[Before-and-after object lists]
::::::

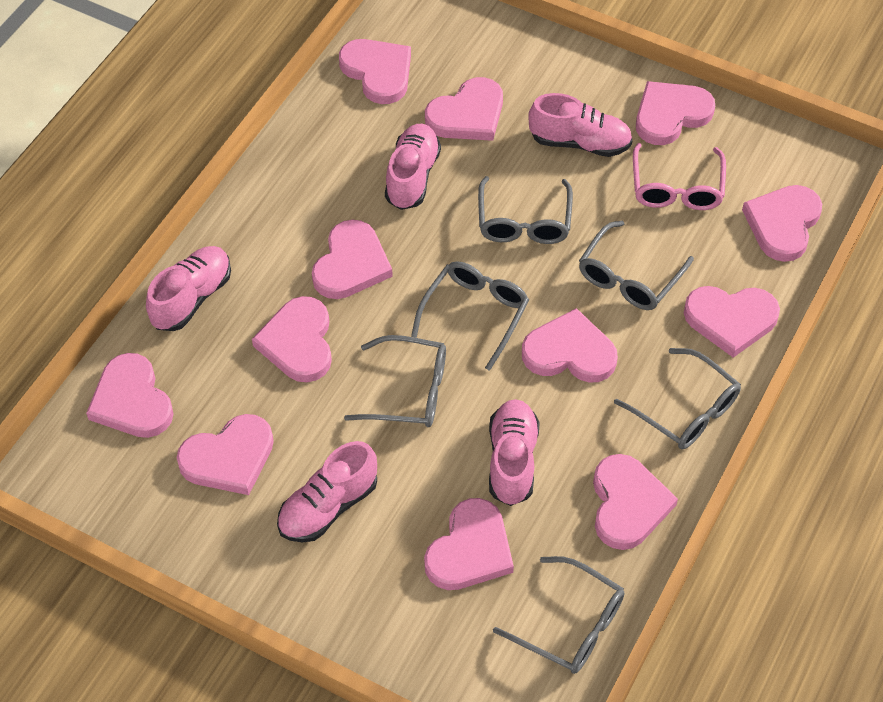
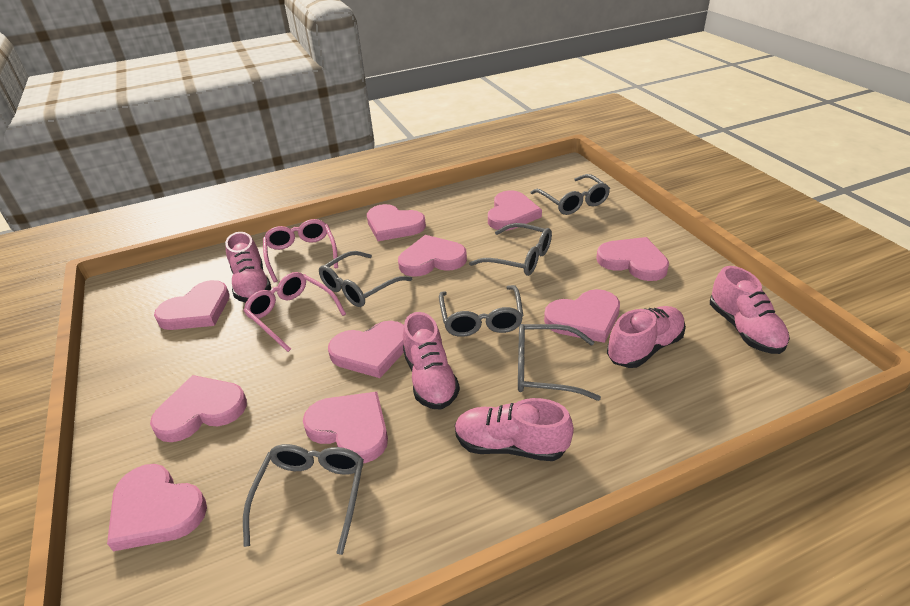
pink glasses: 1 -> 2
pink heart: 12 -> 10

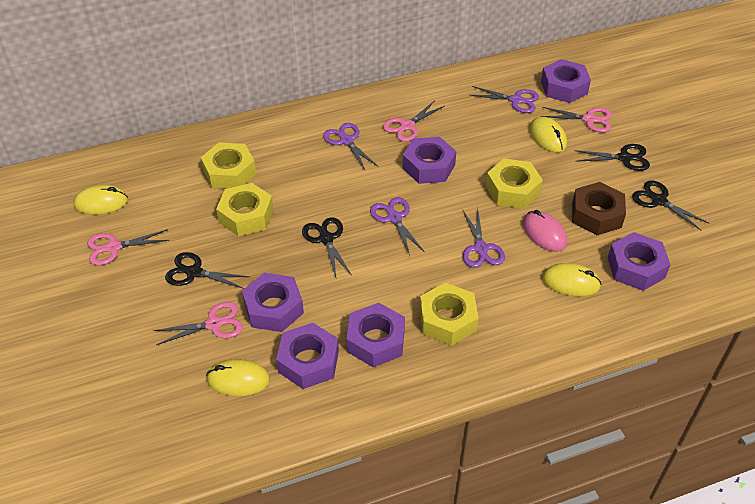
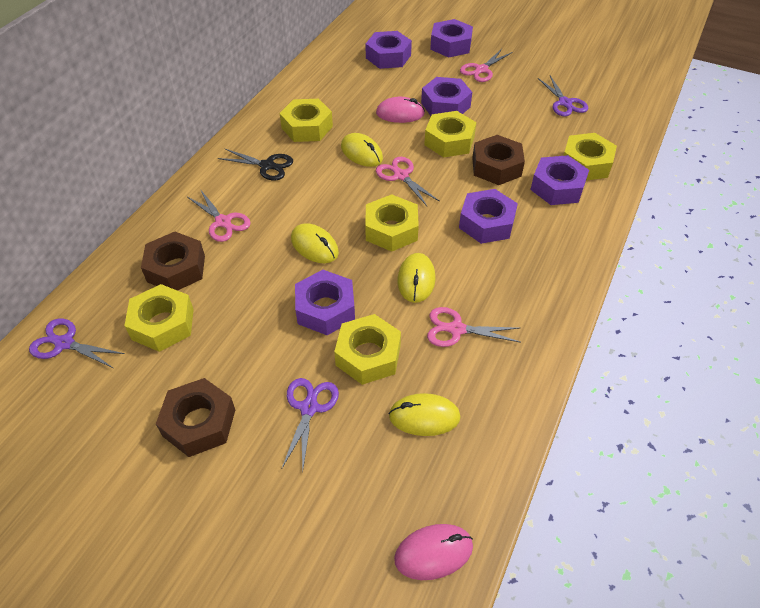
black scissors: 4 -> 1
brown nut: 1 -> 3
pink mouse: 1 -> 2
purple scissors: 4 -> 3
yellow nut: 4 -> 6

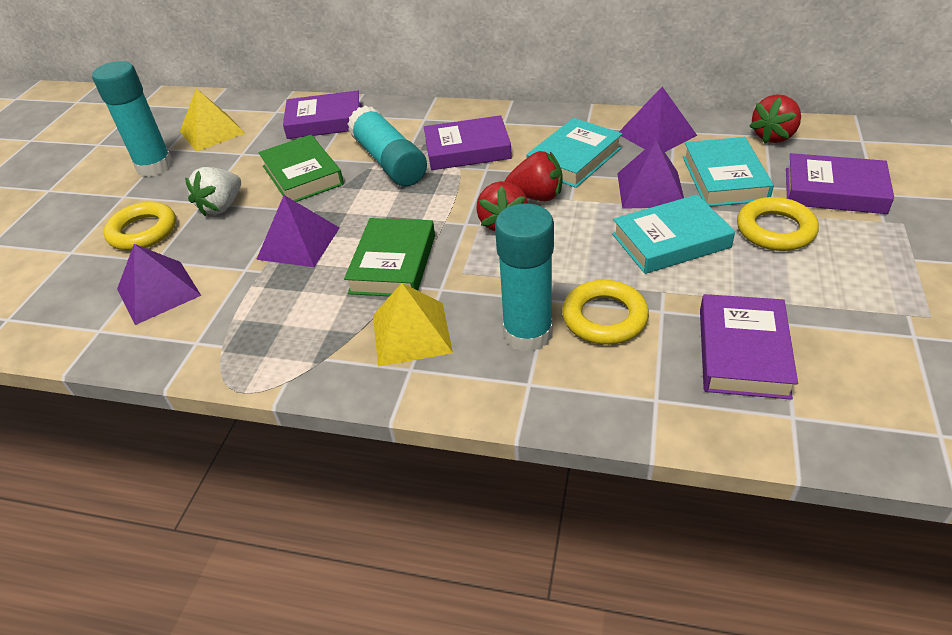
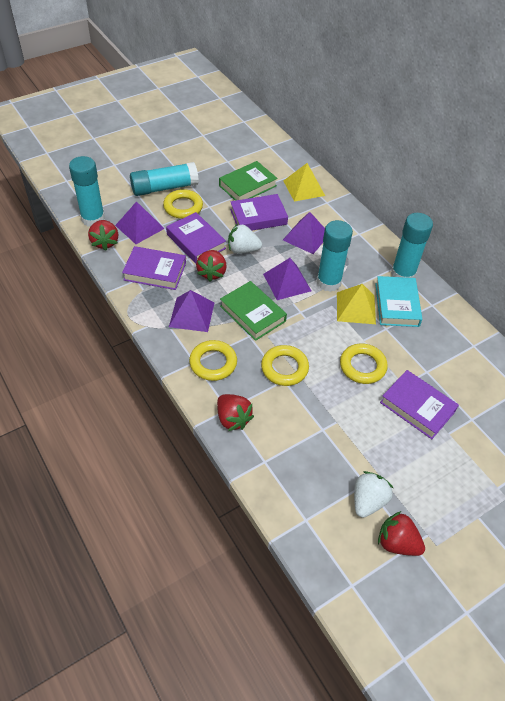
red strawberry: 3 -> 4
turquoise book: 3 -> 1
turquoise glue stick: 3 -> 4
white strawberry: 1 -> 2
yellow ring: 3 -> 4

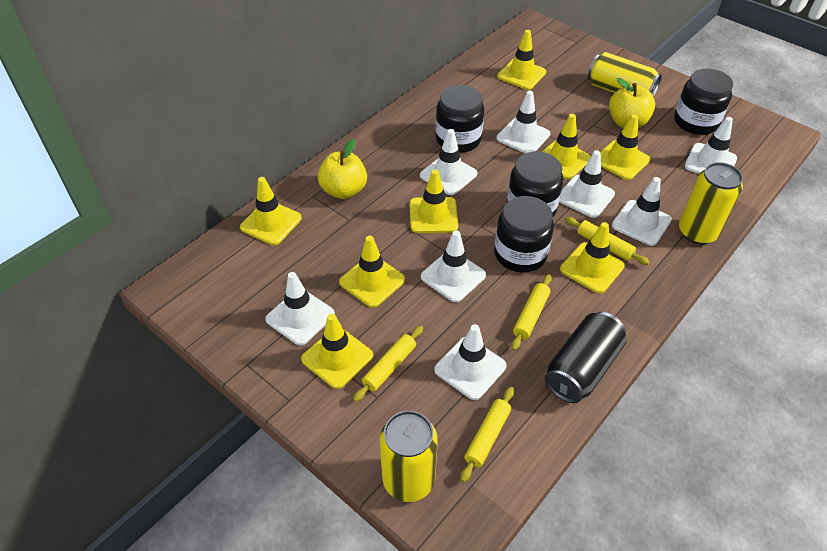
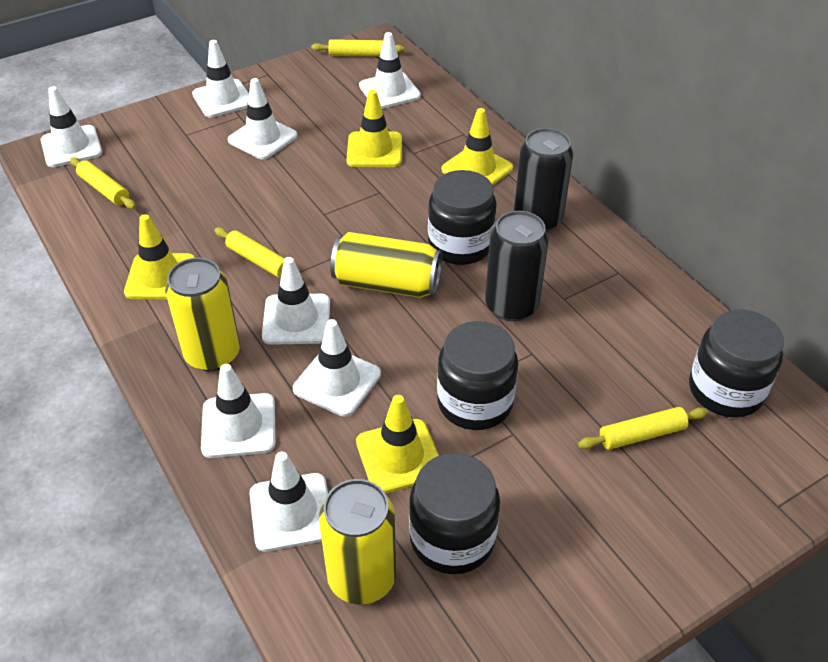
black can: 1 -> 2
yellow apple: 2 -> 0
yellow traffic cone: 8 -> 4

::::::

## [About this task]
Within the records above, count the lines that include the string "pink"; state the number and nothing else.

## [The answer]
3